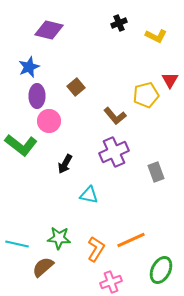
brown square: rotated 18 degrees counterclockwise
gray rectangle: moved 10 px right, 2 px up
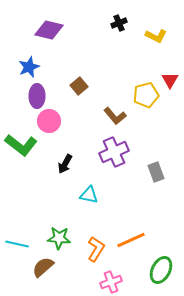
brown square: moved 3 px right, 1 px up
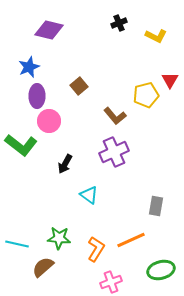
gray rectangle: moved 34 px down; rotated 30 degrees clockwise
cyan triangle: rotated 24 degrees clockwise
green ellipse: rotated 48 degrees clockwise
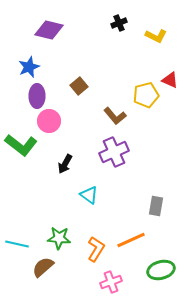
red triangle: rotated 36 degrees counterclockwise
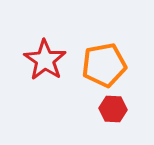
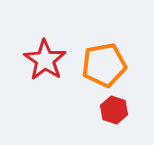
red hexagon: moved 1 px right, 1 px down; rotated 16 degrees clockwise
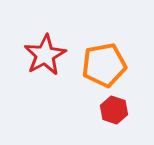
red star: moved 5 px up; rotated 9 degrees clockwise
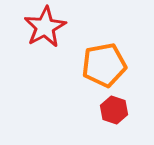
red star: moved 28 px up
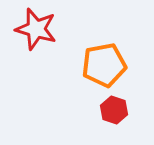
red star: moved 9 px left, 2 px down; rotated 27 degrees counterclockwise
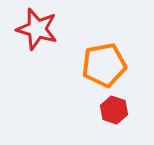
red star: moved 1 px right
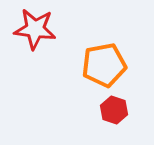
red star: moved 2 px left; rotated 9 degrees counterclockwise
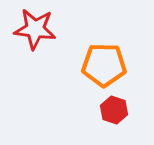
orange pentagon: rotated 12 degrees clockwise
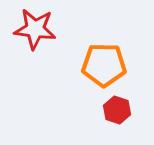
red hexagon: moved 3 px right
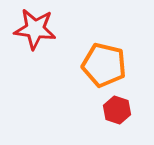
orange pentagon: rotated 12 degrees clockwise
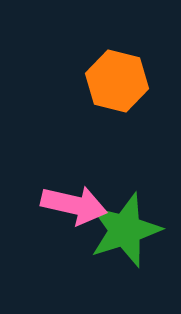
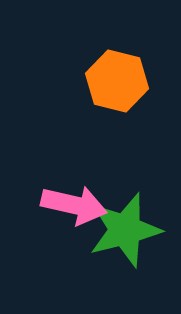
green star: rotated 4 degrees clockwise
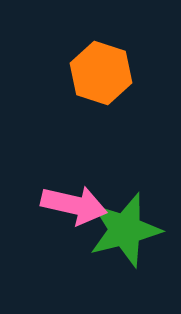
orange hexagon: moved 16 px left, 8 px up; rotated 4 degrees clockwise
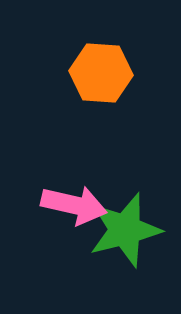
orange hexagon: rotated 14 degrees counterclockwise
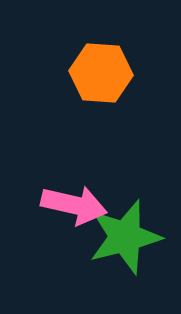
green star: moved 7 px down
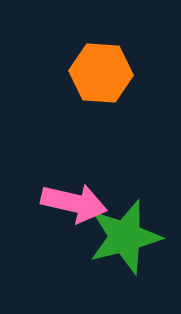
pink arrow: moved 2 px up
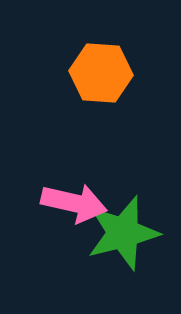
green star: moved 2 px left, 4 px up
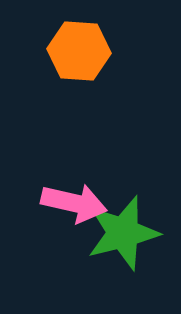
orange hexagon: moved 22 px left, 22 px up
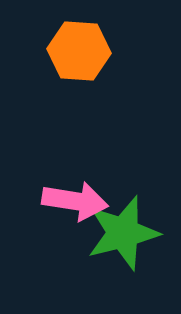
pink arrow: moved 1 px right, 2 px up; rotated 4 degrees counterclockwise
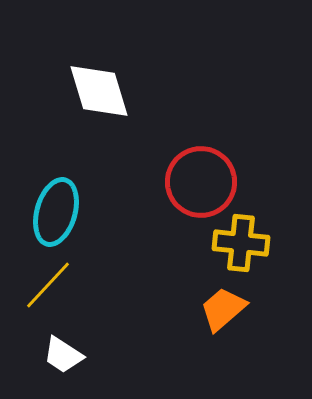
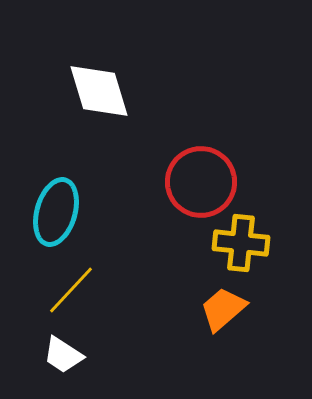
yellow line: moved 23 px right, 5 px down
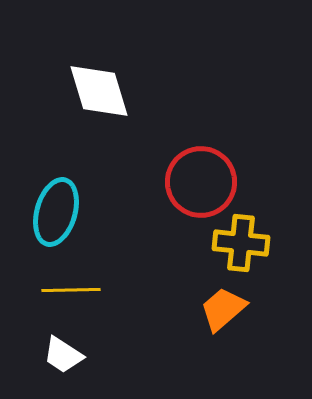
yellow line: rotated 46 degrees clockwise
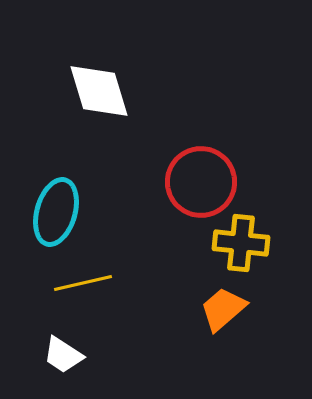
yellow line: moved 12 px right, 7 px up; rotated 12 degrees counterclockwise
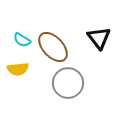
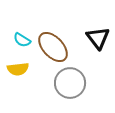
black triangle: moved 1 px left
gray circle: moved 2 px right
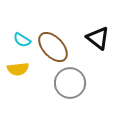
black triangle: rotated 15 degrees counterclockwise
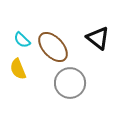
cyan semicircle: rotated 12 degrees clockwise
yellow semicircle: rotated 75 degrees clockwise
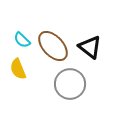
black triangle: moved 8 px left, 9 px down
brown ellipse: moved 1 px up
gray circle: moved 1 px down
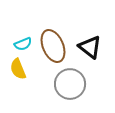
cyan semicircle: moved 1 px right, 4 px down; rotated 66 degrees counterclockwise
brown ellipse: rotated 20 degrees clockwise
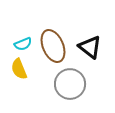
yellow semicircle: moved 1 px right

§ §

Copy all of the entries above word for word, leaving out the picture markers.

brown square: rotated 18 degrees counterclockwise
gray rectangle: moved 10 px right, 2 px up
brown square: moved 3 px right, 1 px up
gray rectangle: moved 34 px down; rotated 30 degrees clockwise
cyan triangle: rotated 24 degrees clockwise
green ellipse: rotated 48 degrees clockwise
red triangle: rotated 36 degrees counterclockwise
red hexagon: moved 1 px right, 1 px down; rotated 16 degrees clockwise
red star: moved 5 px up; rotated 9 degrees clockwise
red star: moved 28 px up
red star: moved 9 px left, 2 px down; rotated 27 degrees counterclockwise
red star: moved 1 px right
red star: moved 2 px left; rotated 9 degrees counterclockwise
orange pentagon: rotated 12 degrees clockwise
red hexagon: moved 3 px right
orange pentagon: rotated 12 degrees clockwise
green star: rotated 4 degrees clockwise
orange hexagon: moved 16 px left, 8 px up; rotated 4 degrees clockwise
orange hexagon: rotated 14 degrees counterclockwise
green star: moved 7 px down
pink arrow: moved 2 px up
green star: moved 2 px left, 4 px up
orange hexagon: moved 22 px left, 22 px up
pink arrow: moved 1 px right, 2 px up; rotated 4 degrees counterclockwise
yellow line: moved 23 px right, 5 px down
yellow line: rotated 46 degrees clockwise
yellow line: moved 12 px right, 7 px up; rotated 12 degrees counterclockwise
black triangle: moved 1 px left
gray circle: moved 2 px right
black triangle: rotated 15 degrees counterclockwise
cyan semicircle: rotated 12 degrees clockwise
yellow semicircle: rotated 75 degrees clockwise
black triangle: moved 8 px left, 9 px down
brown ellipse: moved 1 px up
gray circle: moved 1 px down
cyan semicircle: moved 1 px right, 4 px down; rotated 66 degrees counterclockwise
brown ellipse: rotated 20 degrees clockwise
yellow semicircle: moved 1 px right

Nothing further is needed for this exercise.